**Description of the task**
Please reproduce exactly the line that carries "Map all objects" and all remaining lines through the last line of the data, and write nothing else.

Records from a collection
+ + + + +

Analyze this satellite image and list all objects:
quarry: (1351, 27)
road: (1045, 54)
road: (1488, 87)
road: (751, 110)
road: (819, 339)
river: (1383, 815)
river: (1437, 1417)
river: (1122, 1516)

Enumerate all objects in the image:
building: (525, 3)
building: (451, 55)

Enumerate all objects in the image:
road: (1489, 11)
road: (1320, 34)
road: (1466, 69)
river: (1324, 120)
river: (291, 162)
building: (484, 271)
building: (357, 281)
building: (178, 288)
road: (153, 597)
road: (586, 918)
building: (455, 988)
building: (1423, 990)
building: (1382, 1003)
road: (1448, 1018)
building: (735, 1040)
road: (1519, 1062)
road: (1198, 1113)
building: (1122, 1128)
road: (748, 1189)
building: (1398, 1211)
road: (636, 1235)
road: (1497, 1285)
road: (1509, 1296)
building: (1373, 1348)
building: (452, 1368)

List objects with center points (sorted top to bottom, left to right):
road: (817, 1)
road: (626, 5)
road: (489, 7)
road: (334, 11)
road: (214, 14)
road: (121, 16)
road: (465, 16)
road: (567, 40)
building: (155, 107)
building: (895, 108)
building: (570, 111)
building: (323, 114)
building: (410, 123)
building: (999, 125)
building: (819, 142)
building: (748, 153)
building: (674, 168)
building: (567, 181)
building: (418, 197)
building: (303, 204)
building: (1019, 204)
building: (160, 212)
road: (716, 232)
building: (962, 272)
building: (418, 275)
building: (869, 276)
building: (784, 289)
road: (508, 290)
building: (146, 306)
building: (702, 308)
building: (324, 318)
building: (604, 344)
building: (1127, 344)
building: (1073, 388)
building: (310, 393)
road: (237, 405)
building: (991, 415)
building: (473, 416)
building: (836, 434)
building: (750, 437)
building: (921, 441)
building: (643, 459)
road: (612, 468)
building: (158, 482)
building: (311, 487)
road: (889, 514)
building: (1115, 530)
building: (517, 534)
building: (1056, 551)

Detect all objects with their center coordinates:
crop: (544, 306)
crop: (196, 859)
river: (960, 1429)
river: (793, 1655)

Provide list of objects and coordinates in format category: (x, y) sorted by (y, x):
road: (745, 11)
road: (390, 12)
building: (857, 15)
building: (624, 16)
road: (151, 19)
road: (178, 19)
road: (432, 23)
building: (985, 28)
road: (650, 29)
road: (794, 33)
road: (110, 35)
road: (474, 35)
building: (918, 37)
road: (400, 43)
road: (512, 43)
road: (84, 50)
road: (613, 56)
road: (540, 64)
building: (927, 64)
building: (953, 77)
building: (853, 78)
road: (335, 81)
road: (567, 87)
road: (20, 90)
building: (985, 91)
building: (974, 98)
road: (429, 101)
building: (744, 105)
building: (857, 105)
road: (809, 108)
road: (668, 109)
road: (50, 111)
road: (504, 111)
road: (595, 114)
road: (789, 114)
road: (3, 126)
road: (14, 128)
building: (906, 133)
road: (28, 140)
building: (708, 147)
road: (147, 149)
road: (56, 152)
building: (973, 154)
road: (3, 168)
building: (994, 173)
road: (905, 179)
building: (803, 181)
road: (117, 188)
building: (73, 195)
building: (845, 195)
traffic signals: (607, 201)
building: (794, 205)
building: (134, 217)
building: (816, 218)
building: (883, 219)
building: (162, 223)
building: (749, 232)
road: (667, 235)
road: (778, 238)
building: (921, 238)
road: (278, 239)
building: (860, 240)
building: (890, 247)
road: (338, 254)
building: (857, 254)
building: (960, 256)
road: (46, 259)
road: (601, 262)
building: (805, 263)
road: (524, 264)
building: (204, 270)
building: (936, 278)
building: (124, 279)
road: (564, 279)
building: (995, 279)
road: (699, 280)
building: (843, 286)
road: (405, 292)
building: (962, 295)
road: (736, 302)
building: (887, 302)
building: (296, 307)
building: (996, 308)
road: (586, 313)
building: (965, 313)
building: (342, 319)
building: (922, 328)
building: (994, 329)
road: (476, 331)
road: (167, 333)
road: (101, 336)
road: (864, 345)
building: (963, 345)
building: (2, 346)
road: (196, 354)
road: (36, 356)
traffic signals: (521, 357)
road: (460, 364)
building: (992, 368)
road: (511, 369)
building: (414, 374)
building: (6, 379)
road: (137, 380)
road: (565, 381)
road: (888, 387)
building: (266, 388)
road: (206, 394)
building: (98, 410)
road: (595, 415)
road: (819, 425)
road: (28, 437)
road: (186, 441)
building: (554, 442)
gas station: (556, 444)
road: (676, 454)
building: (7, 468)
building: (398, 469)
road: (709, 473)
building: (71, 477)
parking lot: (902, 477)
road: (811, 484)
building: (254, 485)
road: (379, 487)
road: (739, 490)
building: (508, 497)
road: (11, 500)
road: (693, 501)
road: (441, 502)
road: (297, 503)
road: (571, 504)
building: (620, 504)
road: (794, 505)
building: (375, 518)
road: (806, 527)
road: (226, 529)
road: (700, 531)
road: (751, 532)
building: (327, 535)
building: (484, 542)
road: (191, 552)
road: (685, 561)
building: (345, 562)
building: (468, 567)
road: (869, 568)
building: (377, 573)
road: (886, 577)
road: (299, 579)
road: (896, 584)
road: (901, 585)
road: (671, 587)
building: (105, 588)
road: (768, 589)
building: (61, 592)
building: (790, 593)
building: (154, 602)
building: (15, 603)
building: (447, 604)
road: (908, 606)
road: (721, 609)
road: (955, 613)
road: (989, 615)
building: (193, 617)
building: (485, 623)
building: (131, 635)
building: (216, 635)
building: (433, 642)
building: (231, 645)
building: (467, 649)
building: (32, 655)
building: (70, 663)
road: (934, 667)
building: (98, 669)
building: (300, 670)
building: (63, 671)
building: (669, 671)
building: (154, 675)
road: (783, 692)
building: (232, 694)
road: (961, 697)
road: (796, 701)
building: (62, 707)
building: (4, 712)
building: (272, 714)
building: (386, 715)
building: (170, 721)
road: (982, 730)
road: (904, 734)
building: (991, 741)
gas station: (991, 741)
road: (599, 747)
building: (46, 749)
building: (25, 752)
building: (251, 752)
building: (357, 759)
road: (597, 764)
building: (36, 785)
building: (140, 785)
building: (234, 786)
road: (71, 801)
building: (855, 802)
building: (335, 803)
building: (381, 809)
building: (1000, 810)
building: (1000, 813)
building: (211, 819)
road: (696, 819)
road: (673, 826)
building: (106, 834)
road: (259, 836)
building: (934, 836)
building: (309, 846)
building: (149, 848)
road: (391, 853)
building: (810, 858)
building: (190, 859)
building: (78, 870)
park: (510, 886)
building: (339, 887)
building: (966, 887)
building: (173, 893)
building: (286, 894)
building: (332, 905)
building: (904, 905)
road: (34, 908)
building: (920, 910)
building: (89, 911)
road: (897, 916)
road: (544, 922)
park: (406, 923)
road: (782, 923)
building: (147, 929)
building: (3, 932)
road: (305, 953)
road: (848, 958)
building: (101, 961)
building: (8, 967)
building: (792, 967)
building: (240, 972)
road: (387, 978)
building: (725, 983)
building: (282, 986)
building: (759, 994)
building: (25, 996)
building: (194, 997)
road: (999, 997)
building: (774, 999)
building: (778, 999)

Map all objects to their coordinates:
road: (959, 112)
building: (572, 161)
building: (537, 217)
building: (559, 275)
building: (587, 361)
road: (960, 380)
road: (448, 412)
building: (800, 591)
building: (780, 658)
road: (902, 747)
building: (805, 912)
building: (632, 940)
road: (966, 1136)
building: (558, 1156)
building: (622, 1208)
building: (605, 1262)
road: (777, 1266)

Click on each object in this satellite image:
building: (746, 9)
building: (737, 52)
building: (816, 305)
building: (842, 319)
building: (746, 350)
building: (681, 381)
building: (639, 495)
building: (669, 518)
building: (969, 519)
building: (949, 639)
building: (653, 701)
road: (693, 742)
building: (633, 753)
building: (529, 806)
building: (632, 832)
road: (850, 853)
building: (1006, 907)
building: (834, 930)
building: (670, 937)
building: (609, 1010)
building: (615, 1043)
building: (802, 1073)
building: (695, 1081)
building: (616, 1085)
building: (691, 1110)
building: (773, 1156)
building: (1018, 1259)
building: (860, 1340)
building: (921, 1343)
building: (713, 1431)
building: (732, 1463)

+ + + + +

**Result of this exercise**
Map all objects to their coordinates:
road: (959, 112)
building: (572, 161)
building: (537, 217)
building: (559, 275)
building: (587, 361)
road: (960, 380)
road: (448, 412)
building: (800, 591)
building: (780, 658)
road: (902, 747)
building: (805, 912)
building: (632, 940)
road: (966, 1136)
building: (558, 1156)
building: (622, 1208)
building: (605, 1262)
road: (777, 1266)

Click on each object in this satellite image:
building: (746, 9)
building: (737, 52)
building: (816, 305)
building: (842, 319)
building: (746, 350)
building: (681, 381)
building: (639, 495)
building: (669, 518)
building: (969, 519)
building: (949, 639)
building: (653, 701)
road: (693, 742)
building: (633, 753)
building: (529, 806)
building: (632, 832)
road: (850, 853)
building: (1006, 907)
building: (834, 930)
building: (670, 937)
building: (609, 1010)
building: (615, 1043)
building: (802, 1073)
building: (695, 1081)
building: (616, 1085)
building: (691, 1110)
building: (773, 1156)
building: (1018, 1259)
building: (860, 1340)
building: (921, 1343)
building: (713, 1431)
building: (732, 1463)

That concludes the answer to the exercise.